Spatial object tracking data:
┄┄┄┄┄┄┄┄┄┄

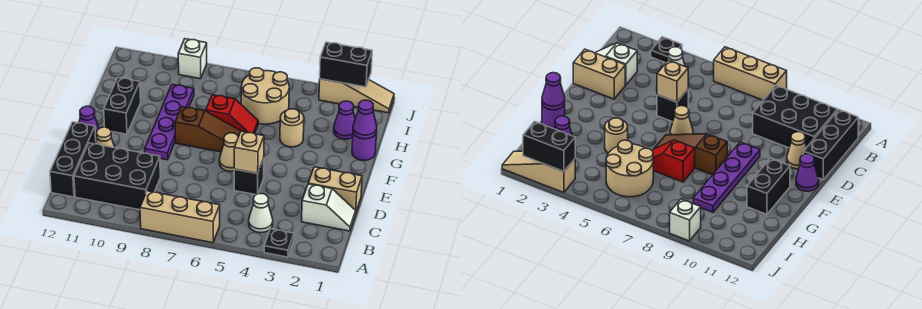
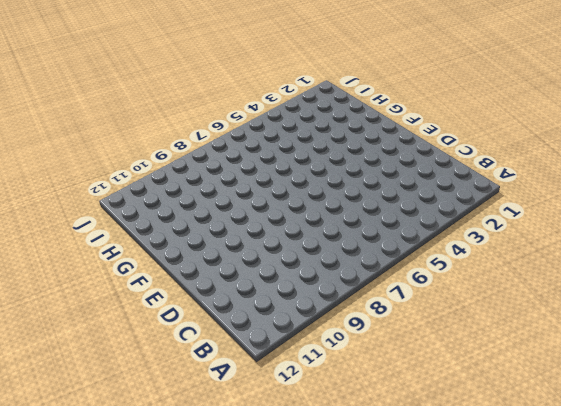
none -> black 1x1 plate [264,229,294,257]
none -> tan 1x3 brick [140,191,220,243]
none -> white 1x1 cone [249,194,273,233]

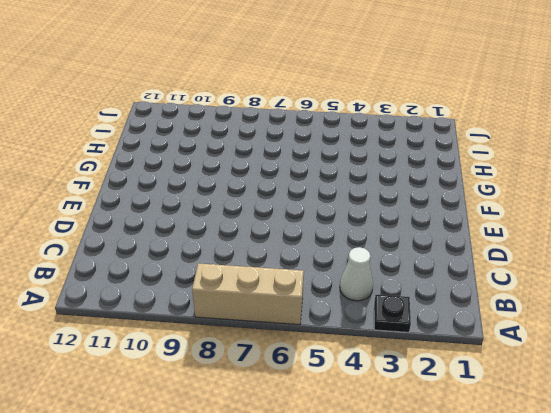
none -> black 2x3 brick [74,143,160,210]
none -> black 1x3 brick [50,122,96,197]
none -> white 1x2 slope [302,184,356,231]

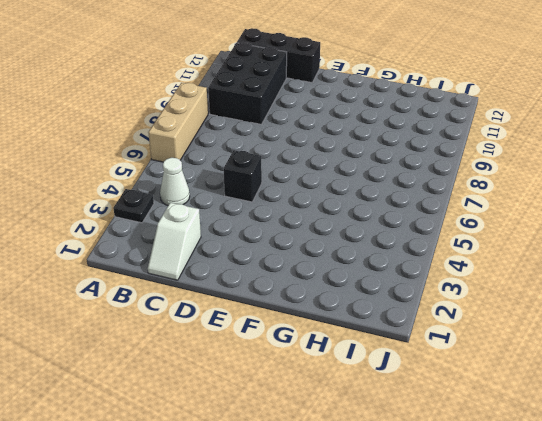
none -> tan 1x2 brick [308,167,362,211]
none -> tan 1x1 cone [95,127,115,148]
none -> tan 1x1 cone [219,133,238,172]

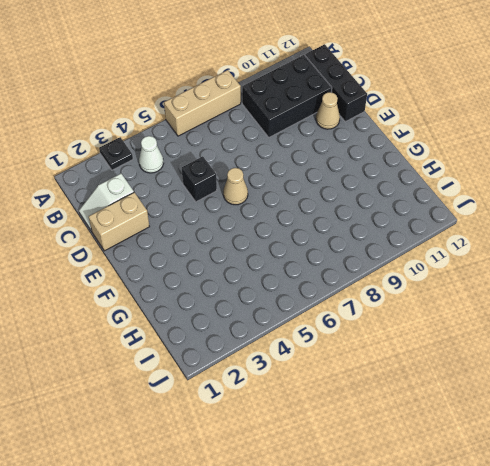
none -> purple 1x4 plate [145,85,194,160]
none -> purple 1x1 cone [79,106,99,139]
none -> brown 1x3 slope [175,107,241,152]

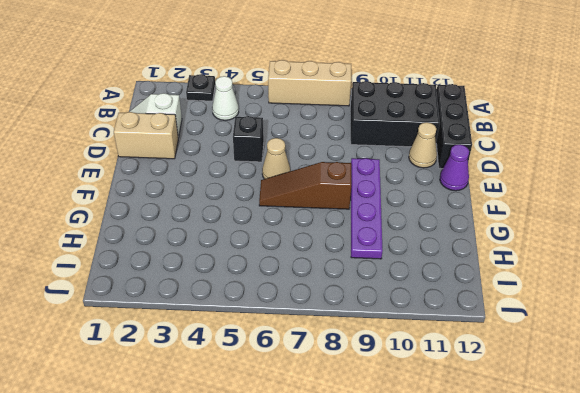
none -> black 1x2 brick [104,78,141,134]
none -> purple 1x1 round brick [352,132,377,160]
none -> tan 1x1 round brick [280,109,304,147]

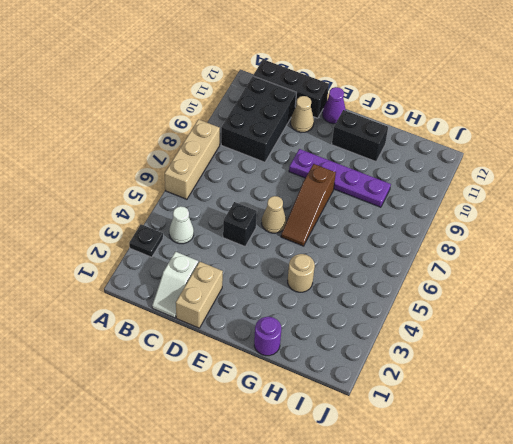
none -> red 1x2 slope [206,95,258,134]
none -> purple 1x1 cone [334,101,355,139]
none -> tan 2x2 round brick [241,68,289,124]

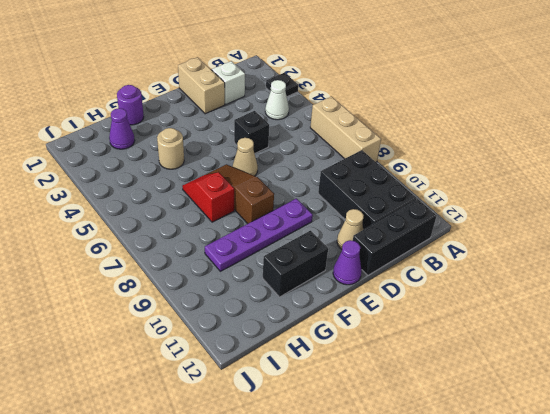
none -> tan 2x2 round brick [241,68,289,124]
none -> tan 1x3 slope [319,79,394,113]
none -> white 1x1 brick [178,39,207,79]

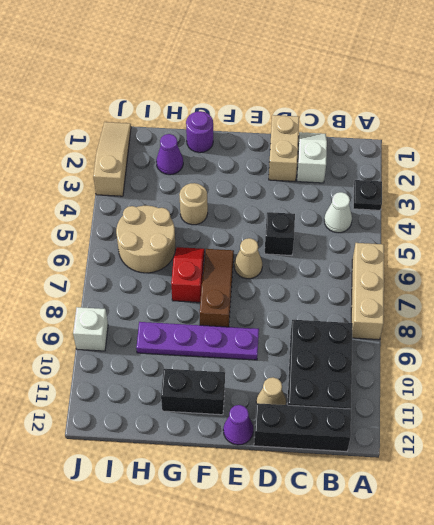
none -> tan 1x1 brick [234,131,264,173]
none -> purple 1x1 cone [353,100,377,139]
none -> black 1x2 brick [320,42,372,87]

┄┄┄┄┄┄┄┄┄┄

Once a line of the records is found to contain "cone", copy it out.

* _SOLUTION FOR THIS TASK_:
none -> white 1x1 cone [249,194,273,233]
none -> tan 1x1 cone [95,127,115,148]
none -> tan 1x1 cone [219,133,238,172]
none -> purple 1x1 cone [79,106,99,139]
none -> purple 1x1 cone [334,101,355,139]
none -> purple 1x1 cone [353,100,377,139]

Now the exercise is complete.